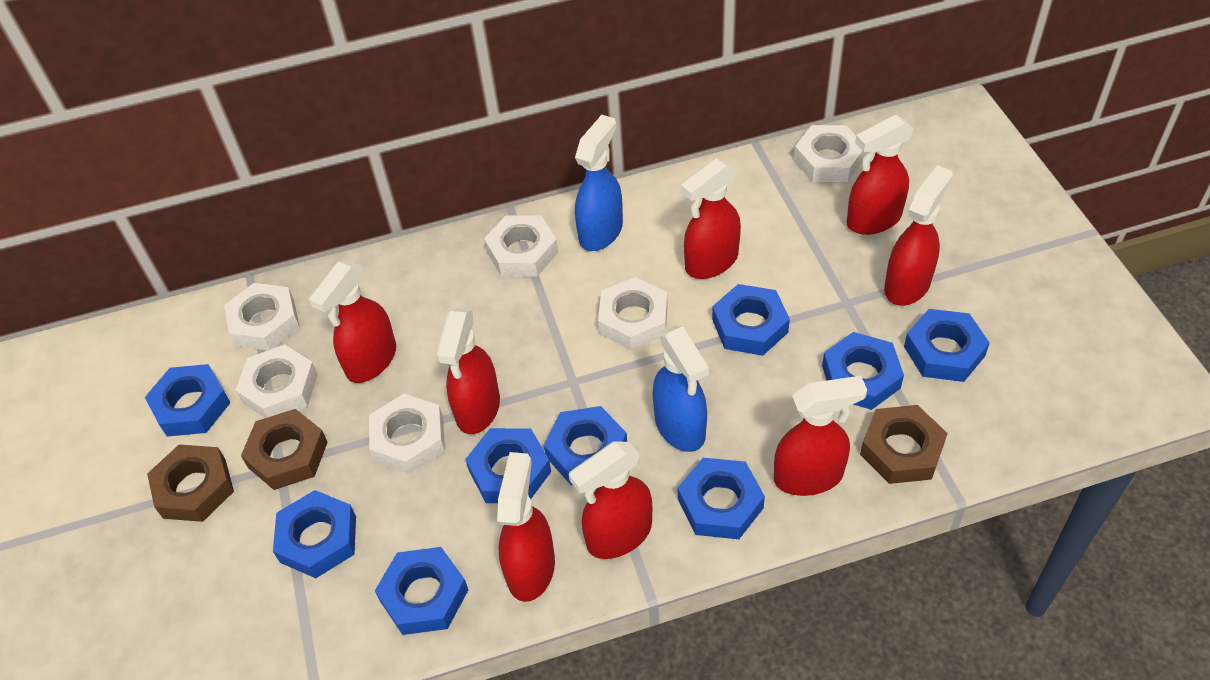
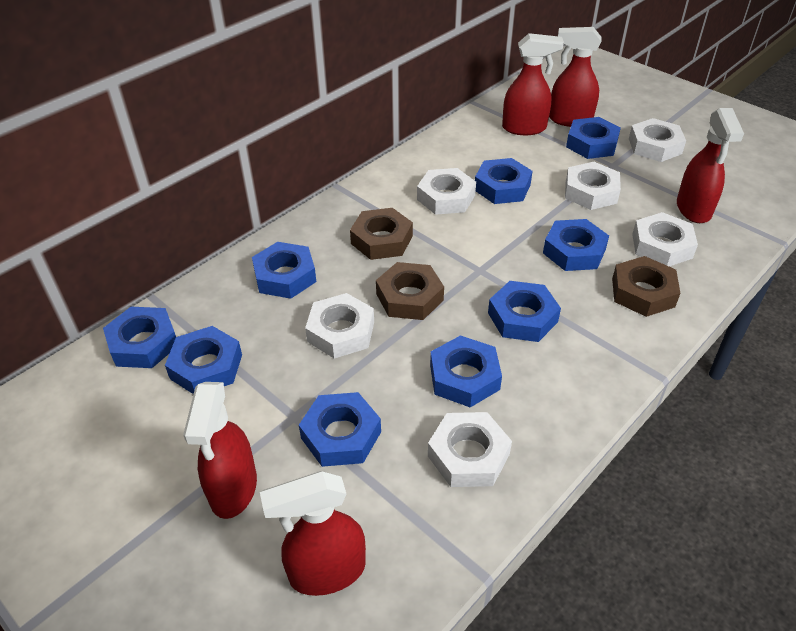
blue spray bottle: 2 -> 0
red spray bottle: 8 -> 5

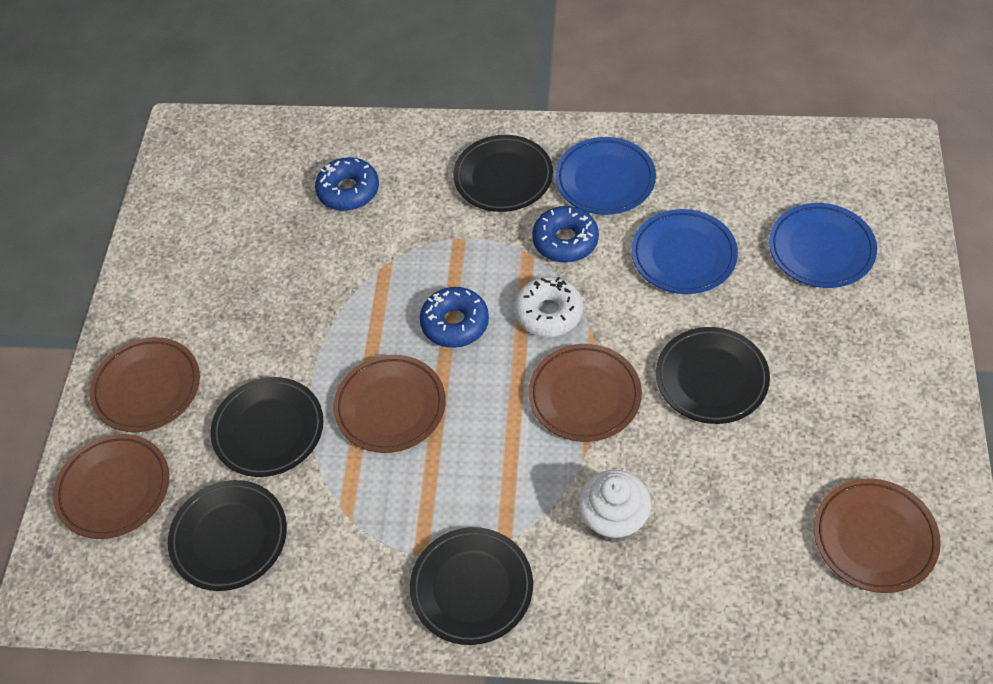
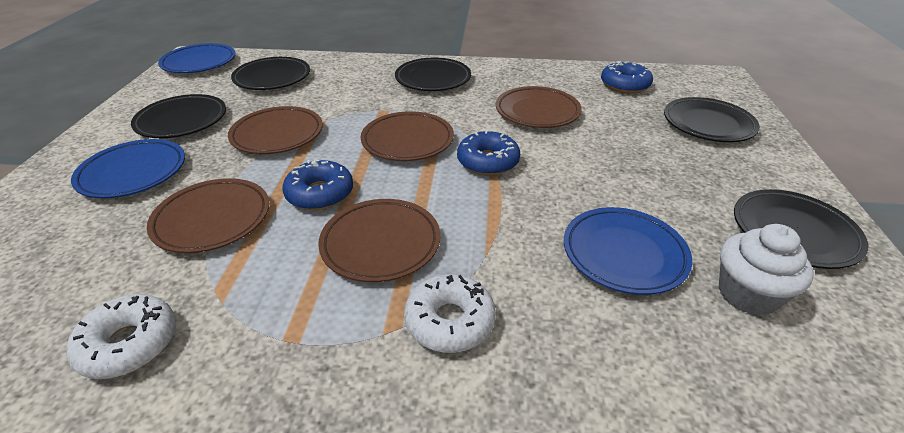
white donut: 1 -> 2

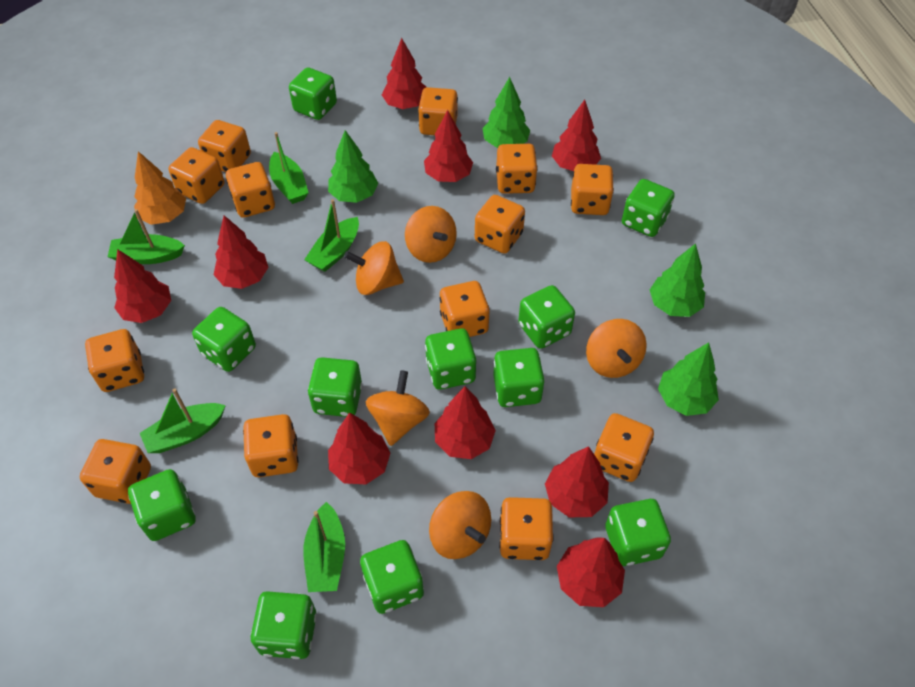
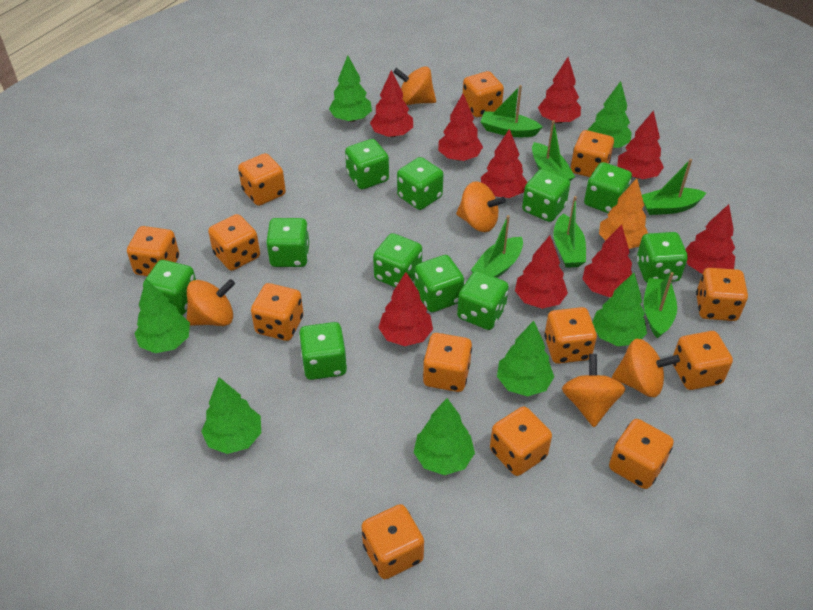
green boat: 5 -> 6
green tree: 4 -> 7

◆ ◆ ◆ ◆ ◆

### Task goal
Those lines above that contain the string "bottle" should be returned.

### Answer to this exercise
blue spray bottle: 2 -> 0
red spray bottle: 8 -> 5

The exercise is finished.